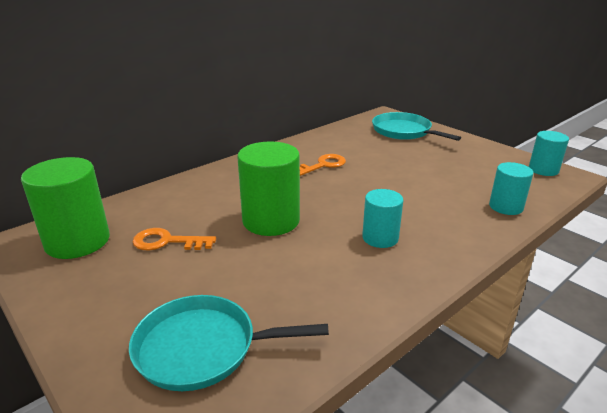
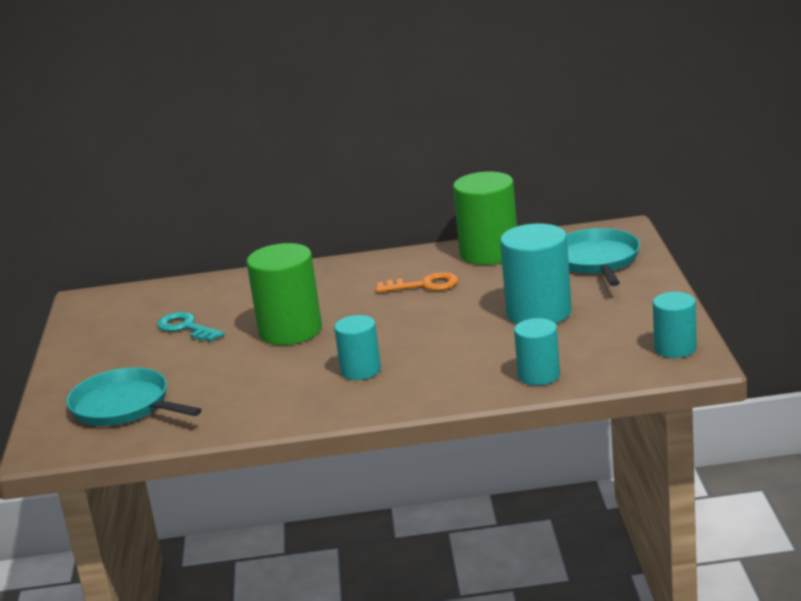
camera: 40 degrees right, 5 degrees down
(77, 241) = (124, 310): green cylinder -> green cylinder (489, 253)
(167, 242) = (186, 328): orange key -> turquoise key
(427, 167) = (539, 313): none -> turquoise cylinder

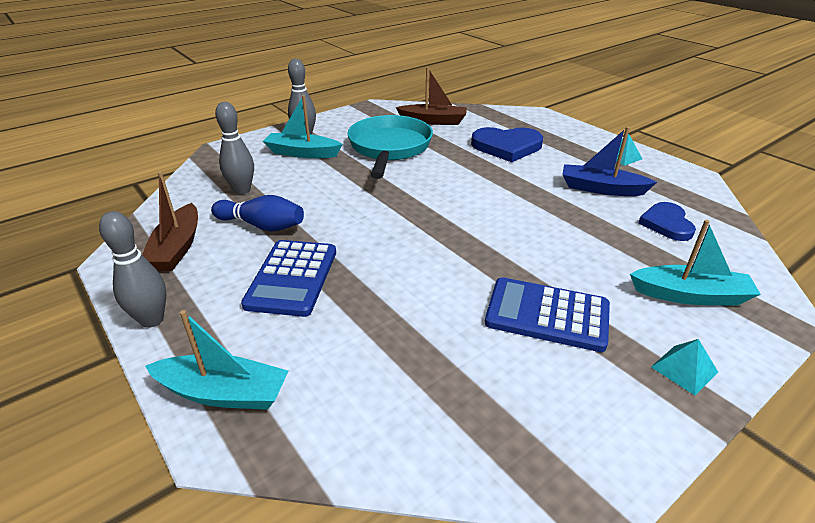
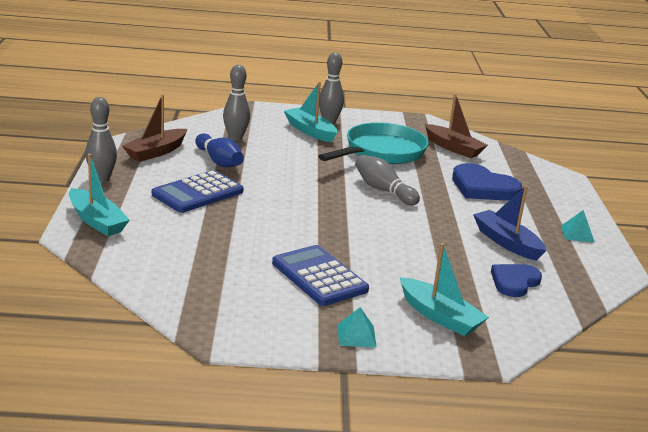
camera: 35 degrees right, 10 degrees down
(447, 185) = (383, 190): none -> grey bowling pin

※ ※ ※

Give the entries above again word for word, without any pictures.

camera: 40 degrees right, 5 degrees down
(77, 241) = (124, 310): green cylinder -> green cylinder (489, 253)
(167, 242) = (186, 328): orange key -> turquoise key
(427, 167) = (539, 313): none -> turquoise cylinder

camera: 35 degrees right, 10 degrees down
(447, 185) = (383, 190): none -> grey bowling pin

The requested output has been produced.